## Task item
The line containing "The second view gained the prezent" and every line after it, through the end of the records below: repeat them exactly, nothing more.

#### Data to process ####

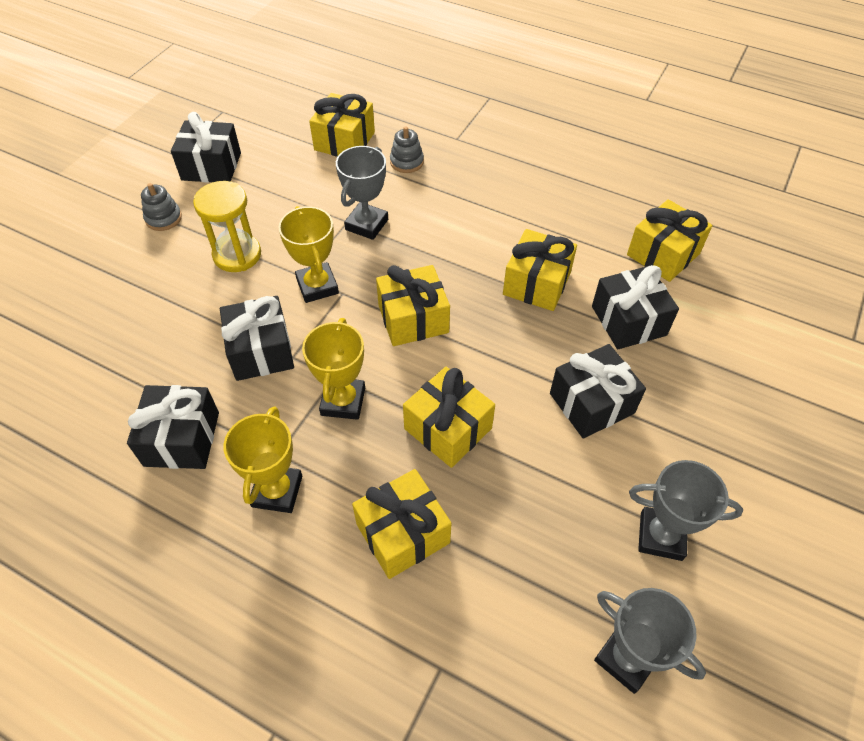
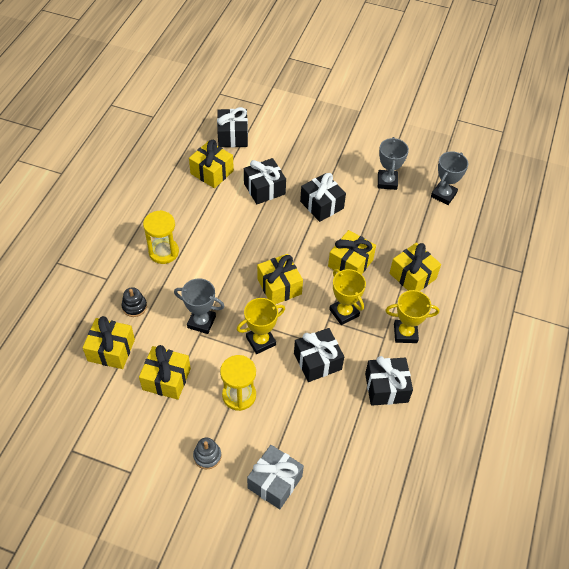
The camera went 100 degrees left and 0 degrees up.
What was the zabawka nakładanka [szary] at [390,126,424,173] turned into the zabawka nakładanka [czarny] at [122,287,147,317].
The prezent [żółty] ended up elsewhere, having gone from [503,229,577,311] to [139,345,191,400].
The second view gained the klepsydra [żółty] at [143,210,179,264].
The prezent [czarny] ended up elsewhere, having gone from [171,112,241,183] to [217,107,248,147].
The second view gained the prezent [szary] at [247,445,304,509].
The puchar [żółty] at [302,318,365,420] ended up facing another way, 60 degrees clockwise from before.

####

## Task solution
The second view gained the prezent [szary] at [247,445,304,509].
The puchar [żółty] at [302,318,365,420] ended up facing another way, 60 degrees clockwise from before.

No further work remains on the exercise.